━━━━━ Information provided ━━━━━
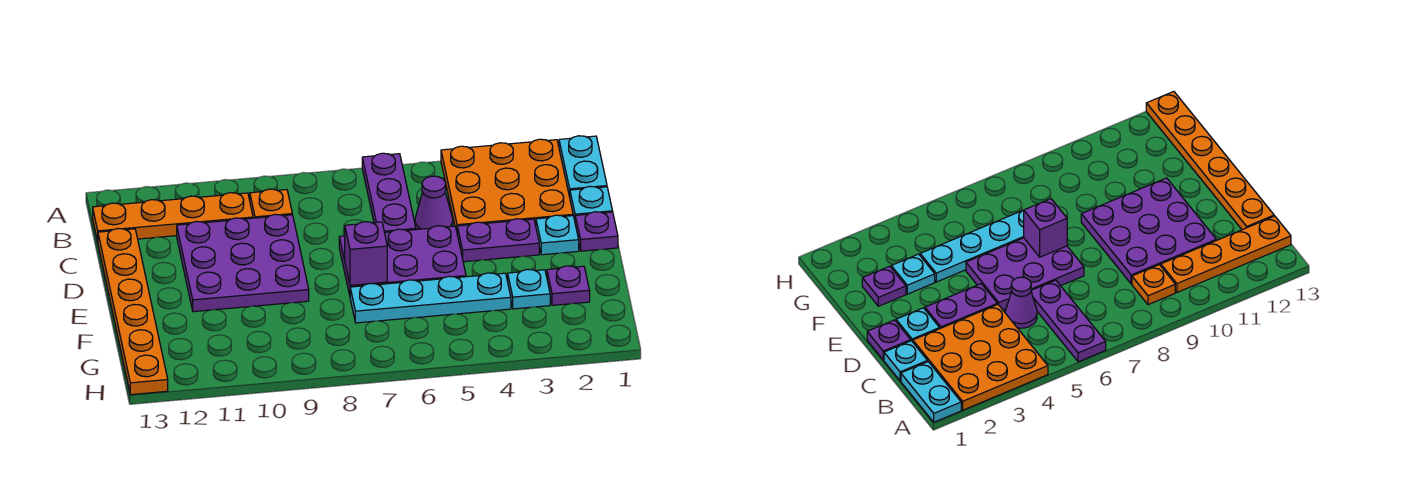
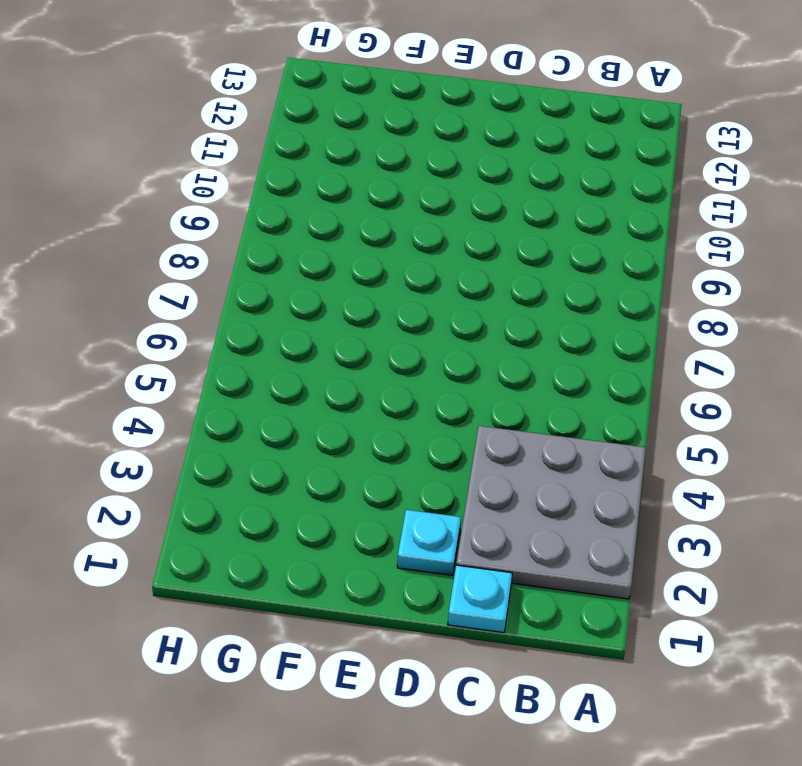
grey plate A2:C4 level 1 -> orange plate A2:C4 level 1
none -> cyan plate A1:B1 level 1
none -> purple plate A6:C6 level 1
none -> orange plate B9 level 1

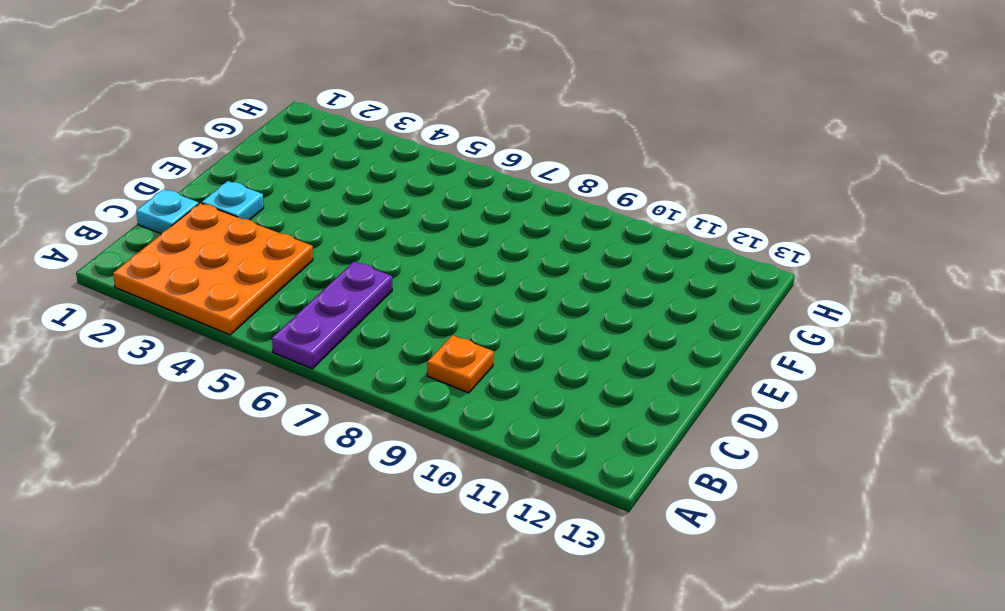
none -> cyan plate A1:B1 level 1
none -> orange plate B10:B13 level 1
none -> purple cone C5 level 1

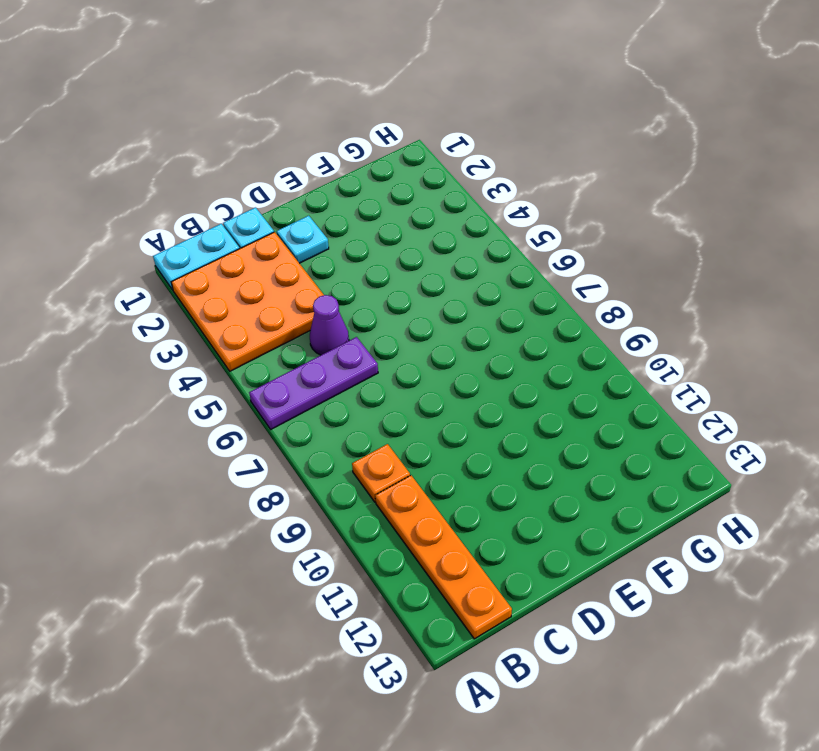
none -> purple plate C9:E11 level 1
none -> orange plate C13:H13 level 1
none -> purple plate D1 level 1

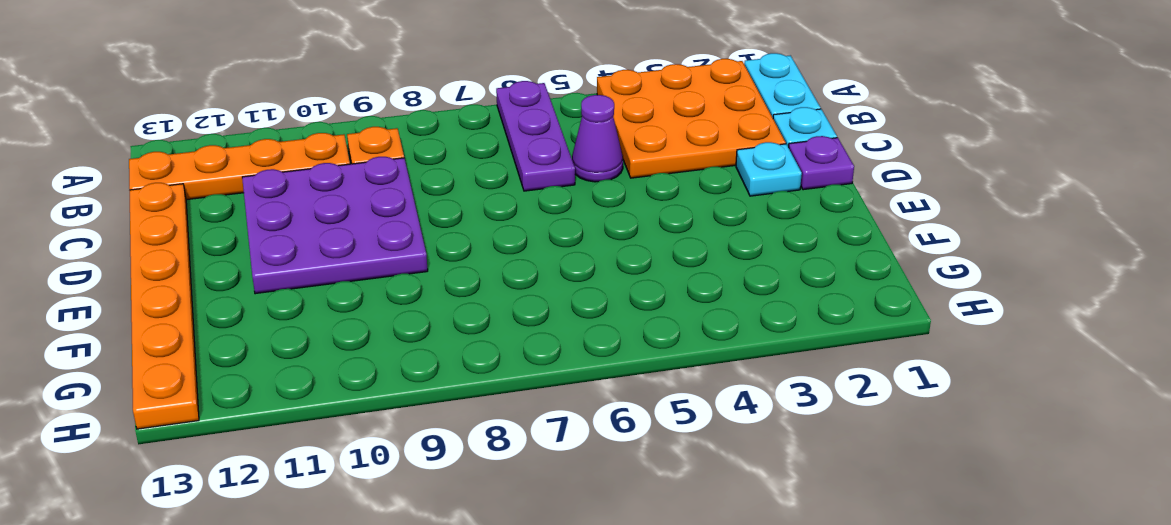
none -> purple plate D3:D4 level 1
none -> purple plate D5:E7 level 1
none -> purple plate F2 level 1

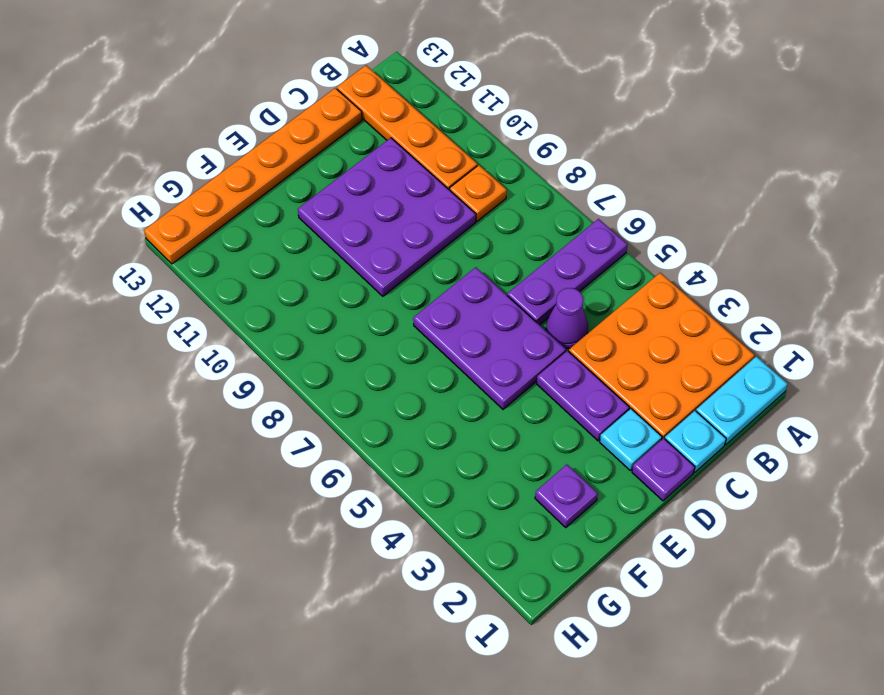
none -> cyan plate F3 level 1
none -> cyan plate F4:F7 level 1
none -> purple brick E7 level 2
━━━━━
### [What you will do]
Word for word, return all the entries and skip their pictures.

### [Exercise answer]
grey plate A2:C4 level 1 -> orange plate A2:C4 level 1
none -> cyan plate A1:B1 level 1
none -> purple plate A6:C6 level 1
none -> orange plate B9 level 1

none -> cyan plate A1:B1 level 1
none -> orange plate B10:B13 level 1
none -> purple cone C5 level 1

none -> purple plate C9:E11 level 1
none -> orange plate C13:H13 level 1
none -> purple plate D1 level 1

none -> purple plate D3:D4 level 1
none -> purple plate D5:E7 level 1
none -> purple plate F2 level 1

none -> cyan plate F3 level 1
none -> cyan plate F4:F7 level 1
none -> purple brick E7 level 2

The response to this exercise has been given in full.